**What to produce:**
Where the string "schottky" occurs in a line of the entries below, copy that line.

**Provided records:**
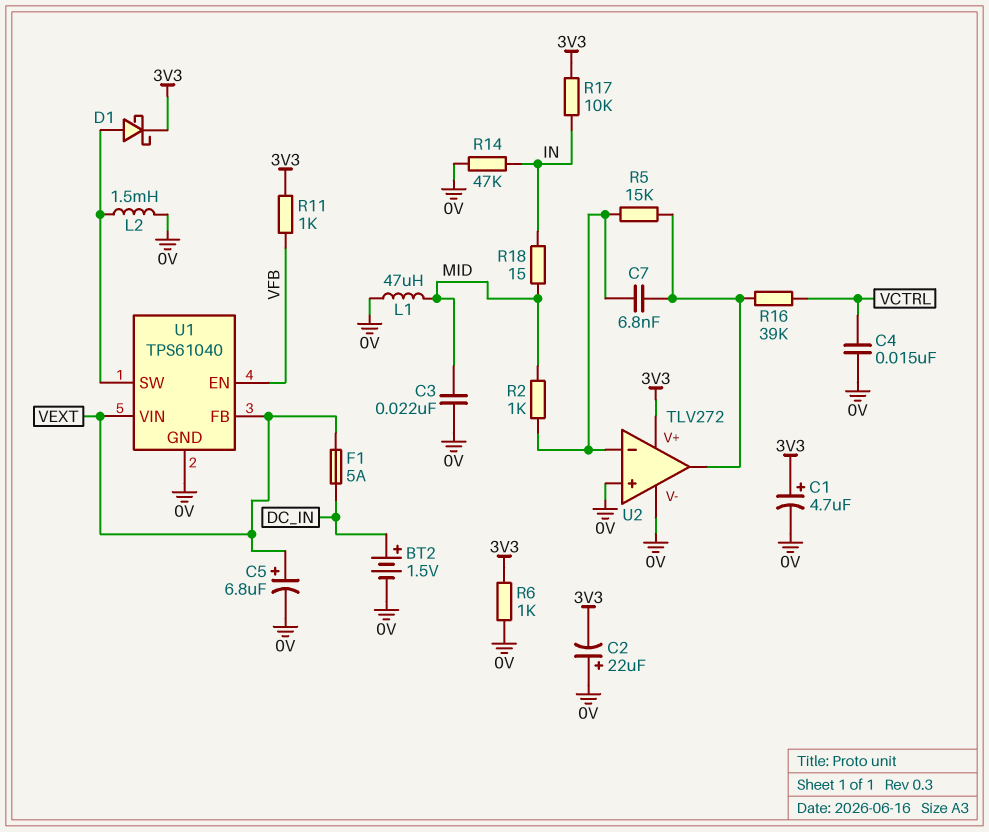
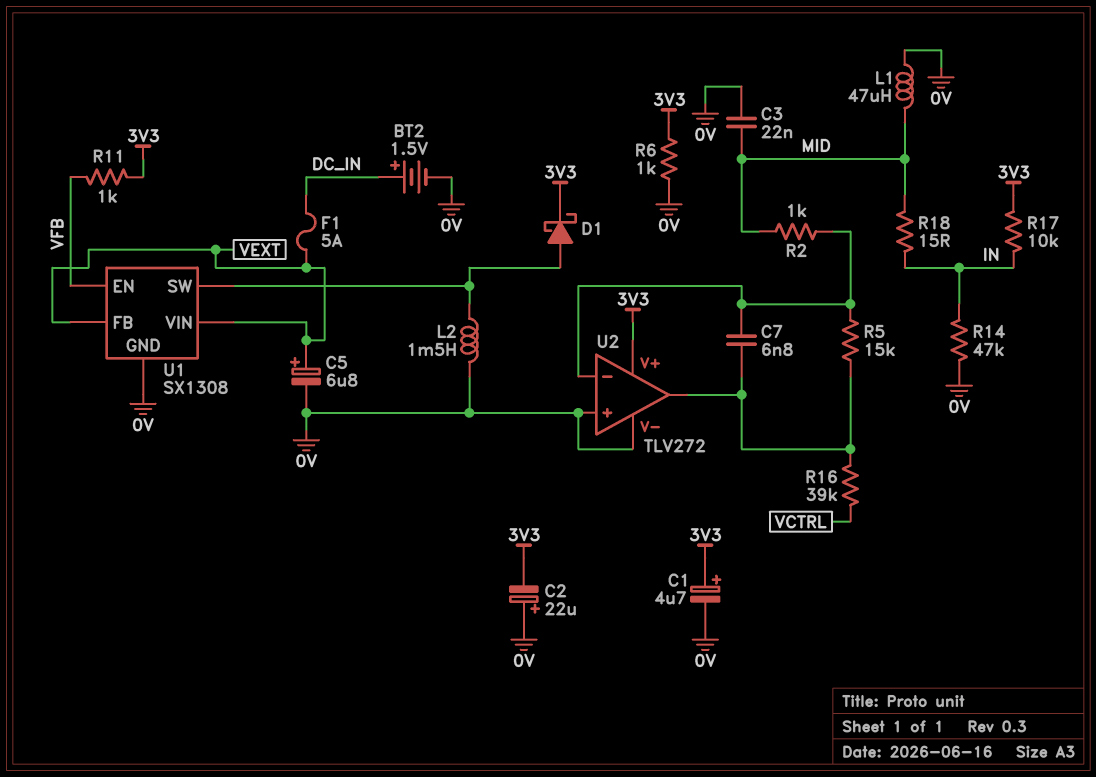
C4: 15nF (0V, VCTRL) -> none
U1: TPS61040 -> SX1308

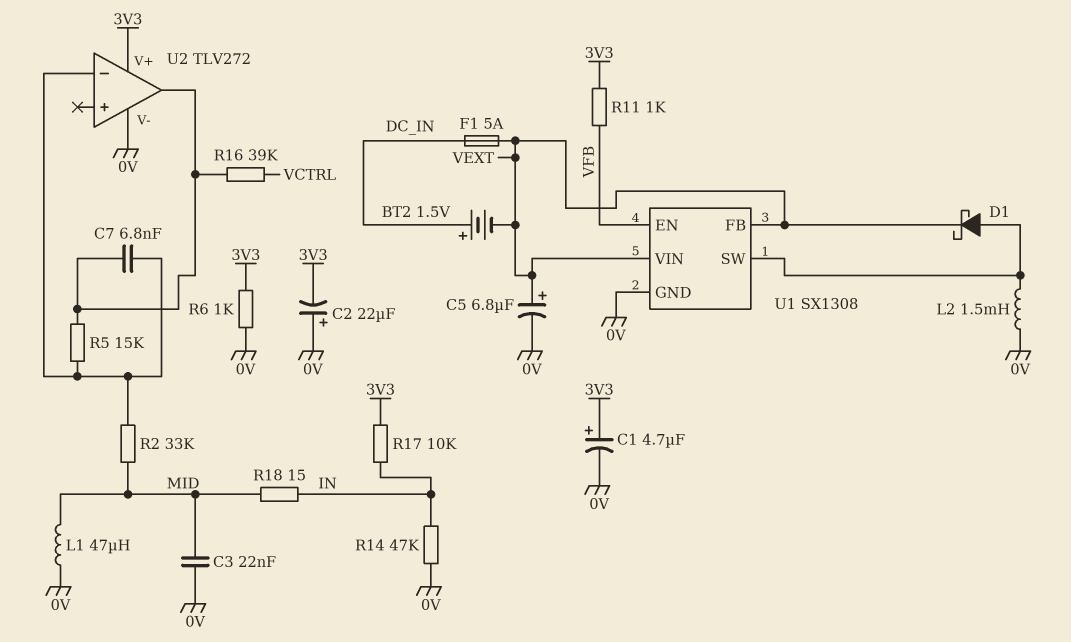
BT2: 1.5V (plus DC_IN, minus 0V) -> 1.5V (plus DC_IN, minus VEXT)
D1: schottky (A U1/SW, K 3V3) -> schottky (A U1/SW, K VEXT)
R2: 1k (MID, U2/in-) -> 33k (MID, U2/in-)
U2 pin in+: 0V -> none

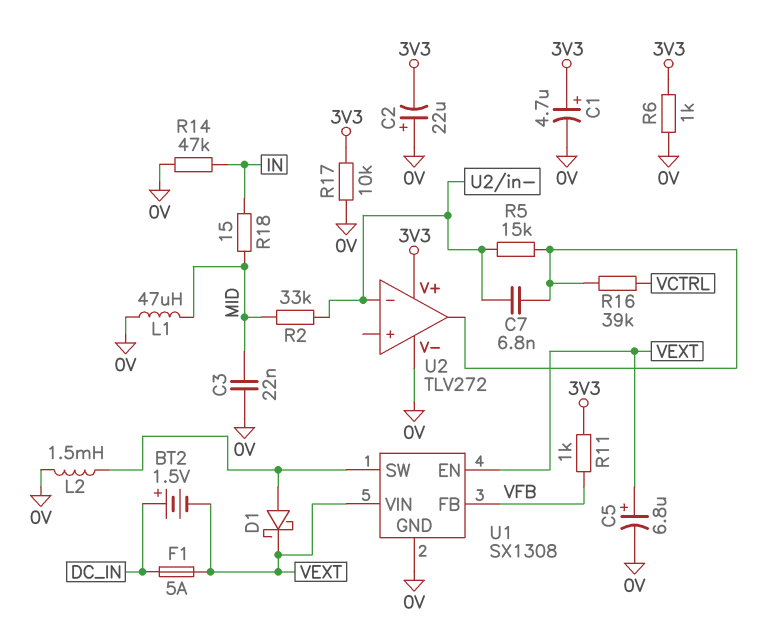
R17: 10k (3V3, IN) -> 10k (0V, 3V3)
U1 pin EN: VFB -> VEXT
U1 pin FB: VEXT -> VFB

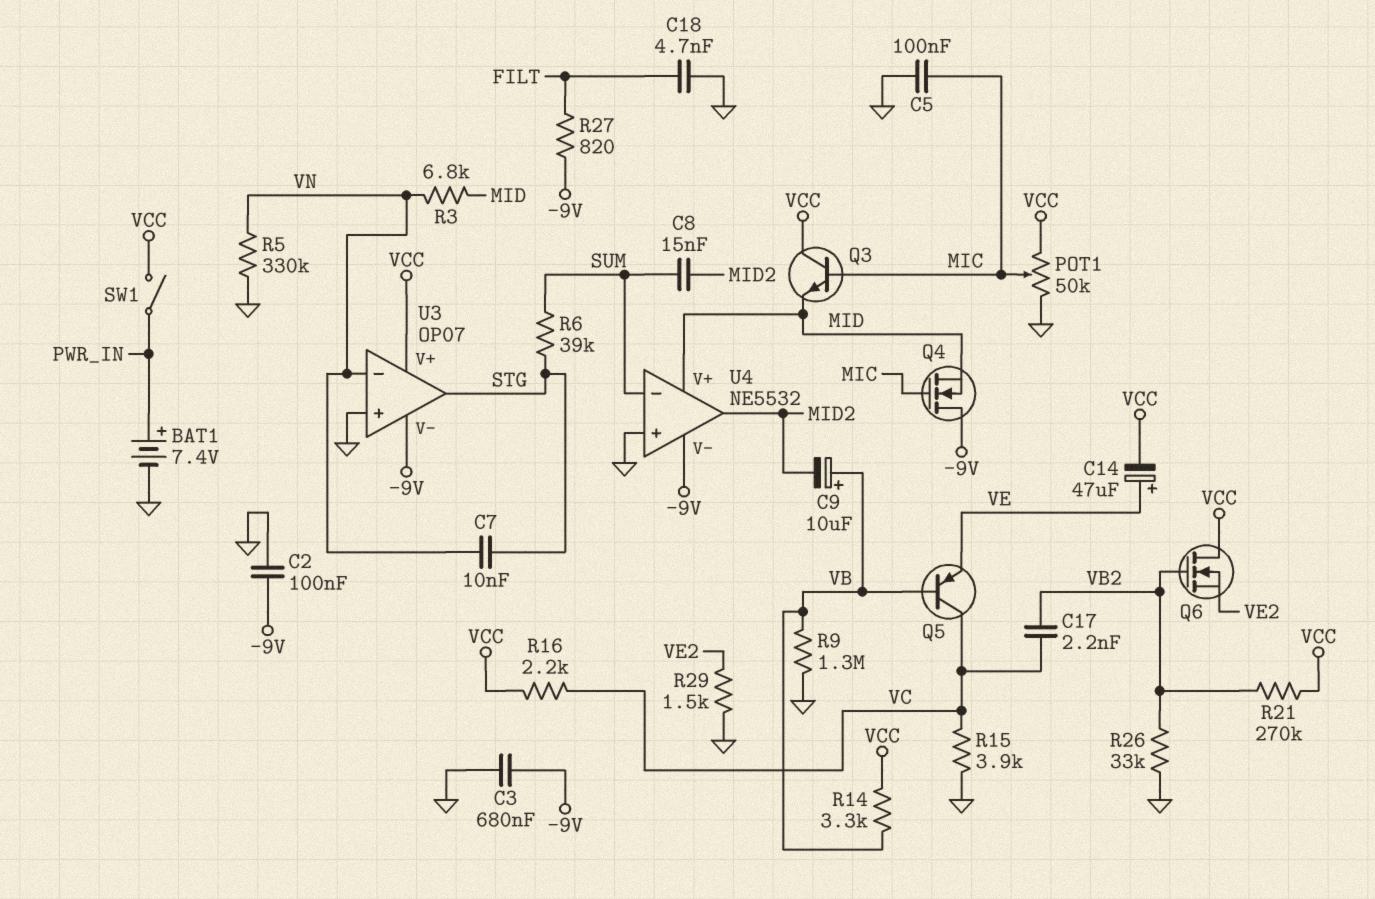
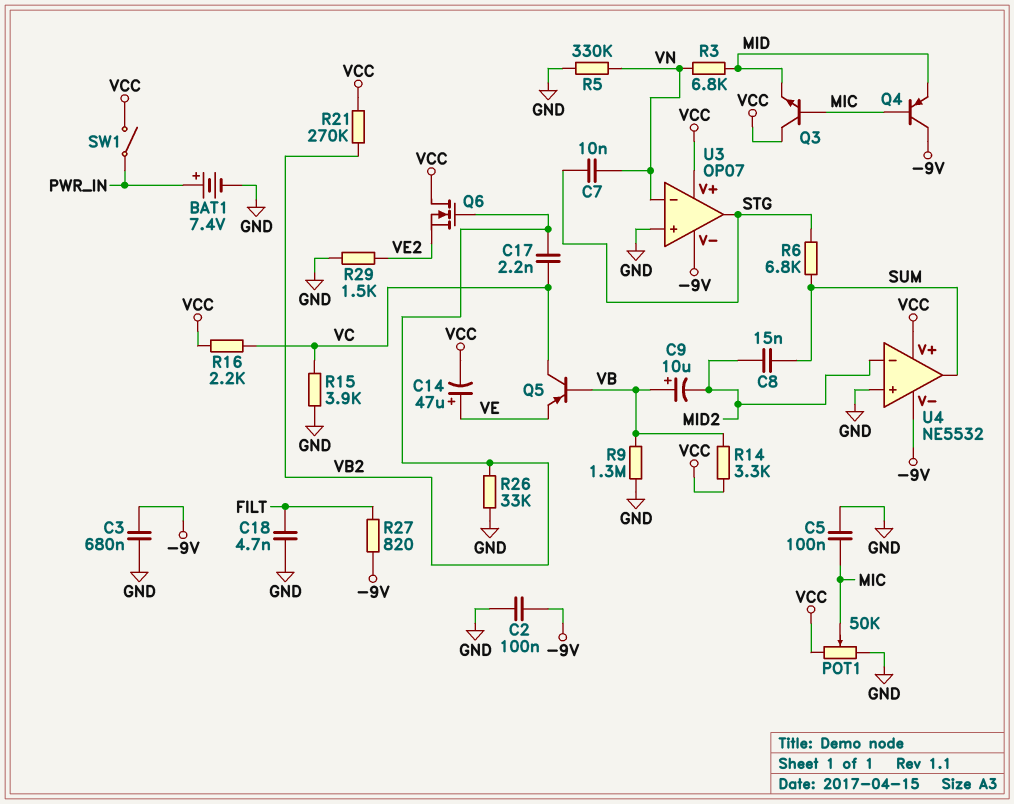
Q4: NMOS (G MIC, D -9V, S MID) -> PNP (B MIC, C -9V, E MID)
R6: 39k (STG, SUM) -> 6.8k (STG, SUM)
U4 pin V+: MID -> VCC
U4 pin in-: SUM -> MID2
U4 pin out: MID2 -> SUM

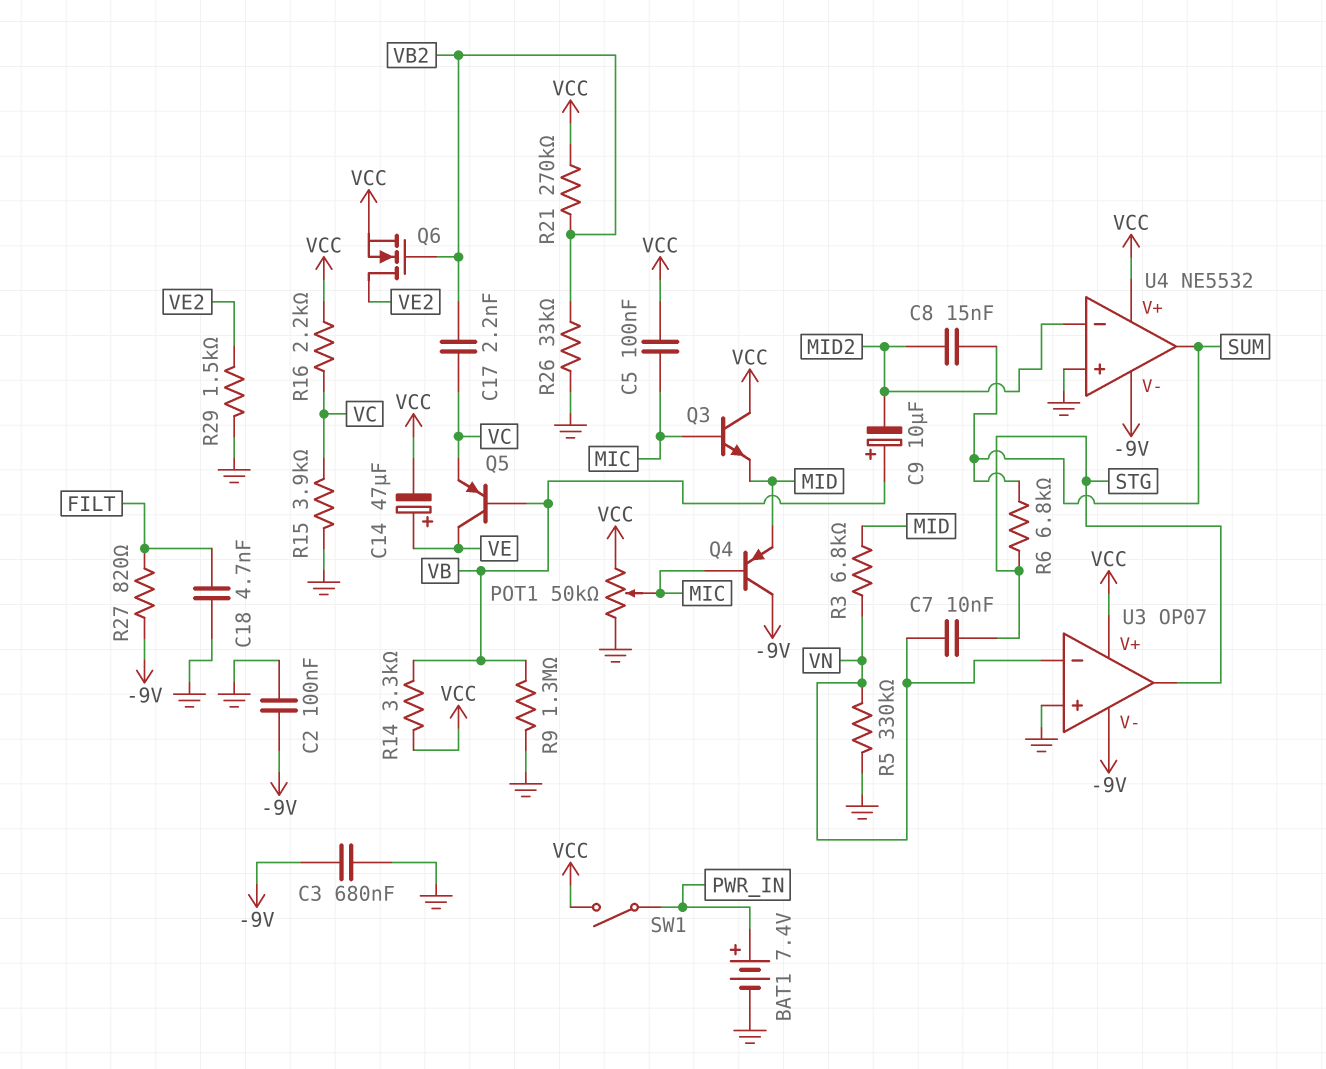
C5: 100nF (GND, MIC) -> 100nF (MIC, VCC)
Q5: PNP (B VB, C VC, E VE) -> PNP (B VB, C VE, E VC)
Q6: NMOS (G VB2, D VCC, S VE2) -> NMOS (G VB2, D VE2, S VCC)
* * *
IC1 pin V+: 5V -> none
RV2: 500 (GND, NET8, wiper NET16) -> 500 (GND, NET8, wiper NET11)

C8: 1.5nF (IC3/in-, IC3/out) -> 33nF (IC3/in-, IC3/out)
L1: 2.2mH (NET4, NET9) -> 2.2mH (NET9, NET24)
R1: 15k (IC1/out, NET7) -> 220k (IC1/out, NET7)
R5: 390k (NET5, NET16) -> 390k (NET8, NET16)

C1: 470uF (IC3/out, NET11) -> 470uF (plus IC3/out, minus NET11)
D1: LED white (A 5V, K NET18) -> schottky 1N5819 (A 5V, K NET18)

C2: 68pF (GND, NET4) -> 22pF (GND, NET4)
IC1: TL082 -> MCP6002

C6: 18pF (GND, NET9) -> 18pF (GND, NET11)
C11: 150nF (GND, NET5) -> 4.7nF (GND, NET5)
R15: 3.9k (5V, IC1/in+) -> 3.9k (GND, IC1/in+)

**Result of the exercise:**
D1: schottky (A U1/SW, K 3V3) -> schottky (A U1/SW, K VEXT)
D1: LED white (A 5V, K NET18) -> schottky 1N5819 (A 5V, K NET18)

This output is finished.